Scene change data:
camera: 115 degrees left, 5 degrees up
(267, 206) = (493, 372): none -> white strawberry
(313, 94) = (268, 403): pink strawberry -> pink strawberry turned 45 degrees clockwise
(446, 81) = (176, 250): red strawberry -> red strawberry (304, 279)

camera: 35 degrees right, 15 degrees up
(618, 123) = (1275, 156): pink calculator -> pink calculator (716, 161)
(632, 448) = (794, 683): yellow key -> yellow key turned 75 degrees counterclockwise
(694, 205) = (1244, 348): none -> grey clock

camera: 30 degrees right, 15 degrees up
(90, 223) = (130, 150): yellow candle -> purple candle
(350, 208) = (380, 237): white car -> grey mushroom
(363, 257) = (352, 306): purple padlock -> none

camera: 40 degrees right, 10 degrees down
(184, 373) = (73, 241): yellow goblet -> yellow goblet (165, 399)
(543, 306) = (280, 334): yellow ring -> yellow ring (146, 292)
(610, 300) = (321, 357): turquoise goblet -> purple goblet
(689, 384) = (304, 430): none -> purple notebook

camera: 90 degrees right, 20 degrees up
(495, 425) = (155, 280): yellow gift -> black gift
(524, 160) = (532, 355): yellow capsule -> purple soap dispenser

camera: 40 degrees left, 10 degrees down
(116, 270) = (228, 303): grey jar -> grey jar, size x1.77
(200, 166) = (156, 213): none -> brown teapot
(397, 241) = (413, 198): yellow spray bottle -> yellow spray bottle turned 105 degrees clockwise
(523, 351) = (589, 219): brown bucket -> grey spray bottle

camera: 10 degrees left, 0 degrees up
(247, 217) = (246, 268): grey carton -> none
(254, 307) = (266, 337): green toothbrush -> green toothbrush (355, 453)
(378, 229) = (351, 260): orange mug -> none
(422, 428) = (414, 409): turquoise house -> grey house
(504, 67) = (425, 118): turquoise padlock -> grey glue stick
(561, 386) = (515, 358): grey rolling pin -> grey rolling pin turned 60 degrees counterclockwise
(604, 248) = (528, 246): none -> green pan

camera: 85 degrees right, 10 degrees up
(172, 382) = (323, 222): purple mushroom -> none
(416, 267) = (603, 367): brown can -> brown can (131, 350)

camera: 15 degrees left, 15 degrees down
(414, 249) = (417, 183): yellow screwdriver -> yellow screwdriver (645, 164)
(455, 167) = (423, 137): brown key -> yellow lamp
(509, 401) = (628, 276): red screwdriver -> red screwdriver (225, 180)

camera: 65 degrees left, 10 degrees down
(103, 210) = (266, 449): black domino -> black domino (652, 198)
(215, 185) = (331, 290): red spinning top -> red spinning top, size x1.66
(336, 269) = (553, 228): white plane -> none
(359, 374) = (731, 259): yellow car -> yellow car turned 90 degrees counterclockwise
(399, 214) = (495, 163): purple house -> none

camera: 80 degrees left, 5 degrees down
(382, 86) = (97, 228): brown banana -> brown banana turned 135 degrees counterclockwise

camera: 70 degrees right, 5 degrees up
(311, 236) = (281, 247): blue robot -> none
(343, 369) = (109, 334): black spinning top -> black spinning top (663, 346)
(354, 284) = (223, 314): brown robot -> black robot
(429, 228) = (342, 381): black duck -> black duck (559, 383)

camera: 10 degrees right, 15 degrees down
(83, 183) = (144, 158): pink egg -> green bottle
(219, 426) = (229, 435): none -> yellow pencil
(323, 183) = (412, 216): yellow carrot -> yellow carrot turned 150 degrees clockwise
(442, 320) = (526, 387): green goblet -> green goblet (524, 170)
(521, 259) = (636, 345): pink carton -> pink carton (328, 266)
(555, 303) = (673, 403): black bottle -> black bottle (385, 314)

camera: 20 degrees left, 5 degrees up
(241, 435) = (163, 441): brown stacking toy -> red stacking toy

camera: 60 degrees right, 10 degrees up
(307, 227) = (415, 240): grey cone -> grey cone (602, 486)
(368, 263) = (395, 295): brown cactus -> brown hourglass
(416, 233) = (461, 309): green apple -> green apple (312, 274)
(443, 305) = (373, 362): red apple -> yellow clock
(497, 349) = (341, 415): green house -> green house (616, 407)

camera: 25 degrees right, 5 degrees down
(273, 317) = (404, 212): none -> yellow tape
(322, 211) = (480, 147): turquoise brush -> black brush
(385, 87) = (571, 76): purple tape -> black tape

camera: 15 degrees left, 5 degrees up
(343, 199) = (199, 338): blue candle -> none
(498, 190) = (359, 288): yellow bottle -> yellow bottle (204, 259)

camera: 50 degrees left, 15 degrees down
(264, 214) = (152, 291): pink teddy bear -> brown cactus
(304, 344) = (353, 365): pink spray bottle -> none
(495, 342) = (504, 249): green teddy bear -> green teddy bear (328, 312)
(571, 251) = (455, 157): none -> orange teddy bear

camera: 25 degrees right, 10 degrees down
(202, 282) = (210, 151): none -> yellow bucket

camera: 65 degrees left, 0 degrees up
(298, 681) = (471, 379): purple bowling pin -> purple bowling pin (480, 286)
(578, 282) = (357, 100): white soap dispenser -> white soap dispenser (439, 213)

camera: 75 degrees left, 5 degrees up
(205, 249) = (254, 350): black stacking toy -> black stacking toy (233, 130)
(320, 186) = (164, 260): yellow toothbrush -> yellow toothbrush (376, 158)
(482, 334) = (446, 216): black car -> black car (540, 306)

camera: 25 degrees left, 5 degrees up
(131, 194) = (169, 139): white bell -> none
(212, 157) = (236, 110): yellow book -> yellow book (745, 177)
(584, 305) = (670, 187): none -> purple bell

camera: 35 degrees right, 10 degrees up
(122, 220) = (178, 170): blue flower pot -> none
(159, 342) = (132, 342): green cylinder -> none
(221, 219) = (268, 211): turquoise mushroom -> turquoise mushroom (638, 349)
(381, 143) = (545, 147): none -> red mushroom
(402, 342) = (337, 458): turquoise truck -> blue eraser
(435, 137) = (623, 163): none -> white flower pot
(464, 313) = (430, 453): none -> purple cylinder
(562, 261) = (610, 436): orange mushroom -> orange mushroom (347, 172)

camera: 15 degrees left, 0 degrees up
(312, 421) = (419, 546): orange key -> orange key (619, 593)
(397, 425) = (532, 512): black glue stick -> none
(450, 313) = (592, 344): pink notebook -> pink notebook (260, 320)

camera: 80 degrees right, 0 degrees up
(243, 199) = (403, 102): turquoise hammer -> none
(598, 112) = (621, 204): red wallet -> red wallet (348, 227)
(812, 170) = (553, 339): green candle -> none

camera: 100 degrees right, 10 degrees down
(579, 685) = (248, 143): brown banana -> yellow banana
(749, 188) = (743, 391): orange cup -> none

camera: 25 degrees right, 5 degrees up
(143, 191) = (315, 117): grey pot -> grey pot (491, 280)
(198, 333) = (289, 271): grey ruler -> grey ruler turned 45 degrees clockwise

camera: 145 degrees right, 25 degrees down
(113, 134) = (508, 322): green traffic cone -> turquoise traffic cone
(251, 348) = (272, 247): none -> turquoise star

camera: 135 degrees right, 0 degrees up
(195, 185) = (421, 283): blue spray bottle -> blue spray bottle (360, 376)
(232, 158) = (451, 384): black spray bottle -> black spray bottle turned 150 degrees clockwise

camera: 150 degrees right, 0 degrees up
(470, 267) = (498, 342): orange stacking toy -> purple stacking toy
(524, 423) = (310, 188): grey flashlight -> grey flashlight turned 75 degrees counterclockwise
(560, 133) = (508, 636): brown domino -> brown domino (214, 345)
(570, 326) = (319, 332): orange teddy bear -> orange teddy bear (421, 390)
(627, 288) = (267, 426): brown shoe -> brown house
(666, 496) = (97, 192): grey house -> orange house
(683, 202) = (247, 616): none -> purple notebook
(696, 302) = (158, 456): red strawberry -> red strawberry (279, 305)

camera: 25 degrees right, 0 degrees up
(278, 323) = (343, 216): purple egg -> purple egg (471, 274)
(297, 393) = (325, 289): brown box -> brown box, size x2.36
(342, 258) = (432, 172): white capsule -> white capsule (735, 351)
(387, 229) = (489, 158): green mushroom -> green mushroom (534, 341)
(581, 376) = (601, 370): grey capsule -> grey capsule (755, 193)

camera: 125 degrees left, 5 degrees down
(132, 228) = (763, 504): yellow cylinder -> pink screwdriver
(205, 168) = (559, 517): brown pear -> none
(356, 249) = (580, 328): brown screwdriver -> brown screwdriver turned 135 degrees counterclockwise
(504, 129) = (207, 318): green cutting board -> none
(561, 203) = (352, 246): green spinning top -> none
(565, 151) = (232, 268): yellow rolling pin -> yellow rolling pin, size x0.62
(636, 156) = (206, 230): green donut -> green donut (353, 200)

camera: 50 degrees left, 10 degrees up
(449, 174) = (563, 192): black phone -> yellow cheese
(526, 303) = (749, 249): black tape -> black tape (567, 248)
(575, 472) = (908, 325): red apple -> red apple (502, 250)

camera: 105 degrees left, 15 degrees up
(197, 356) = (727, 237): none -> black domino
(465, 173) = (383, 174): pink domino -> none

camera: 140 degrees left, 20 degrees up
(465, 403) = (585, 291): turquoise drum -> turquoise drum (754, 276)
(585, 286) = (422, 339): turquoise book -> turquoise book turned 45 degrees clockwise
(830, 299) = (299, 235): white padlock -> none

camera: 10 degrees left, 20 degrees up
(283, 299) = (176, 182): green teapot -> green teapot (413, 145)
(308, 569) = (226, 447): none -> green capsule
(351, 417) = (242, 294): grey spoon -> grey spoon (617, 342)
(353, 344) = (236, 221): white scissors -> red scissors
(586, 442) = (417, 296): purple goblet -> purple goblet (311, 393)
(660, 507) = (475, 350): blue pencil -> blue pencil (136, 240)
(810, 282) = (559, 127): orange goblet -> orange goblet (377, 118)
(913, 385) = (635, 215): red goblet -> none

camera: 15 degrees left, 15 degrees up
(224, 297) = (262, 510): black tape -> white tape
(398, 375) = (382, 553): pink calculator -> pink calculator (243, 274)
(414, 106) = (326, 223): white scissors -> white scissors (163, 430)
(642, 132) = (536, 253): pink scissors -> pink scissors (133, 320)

■ WHAT YOU WILL DO: Your job is to print exactly the lines that run from the top of the entries through the line with "(495, 425) = (155, 280): yellow", and no others.

■ OUTPUT OF THE EXERCISE:
camera: 115 degrees left, 5 degrees up
(267, 206) = (493, 372): none -> white strawberry
(313, 94) = (268, 403): pink strawberry -> pink strawberry turned 45 degrees clockwise
(446, 81) = (176, 250): red strawberry -> red strawberry (304, 279)

camera: 35 degrees right, 15 degrees up
(618, 123) = (1275, 156): pink calculator -> pink calculator (716, 161)
(632, 448) = (794, 683): yellow key -> yellow key turned 75 degrees counterclockwise
(694, 205) = (1244, 348): none -> grey clock

camera: 30 degrees right, 15 degrees up
(90, 223) = (130, 150): yellow candle -> purple candle
(350, 208) = (380, 237): white car -> grey mushroom
(363, 257) = (352, 306): purple padlock -> none

camera: 40 degrees right, 10 degrees down
(184, 373) = (73, 241): yellow goblet -> yellow goblet (165, 399)
(543, 306) = (280, 334): yellow ring -> yellow ring (146, 292)
(610, 300) = (321, 357): turquoise goblet -> purple goblet
(689, 384) = (304, 430): none -> purple notebook

camera: 90 degrees right, 20 degrees up
(495, 425) = (155, 280): yellow gift -> black gift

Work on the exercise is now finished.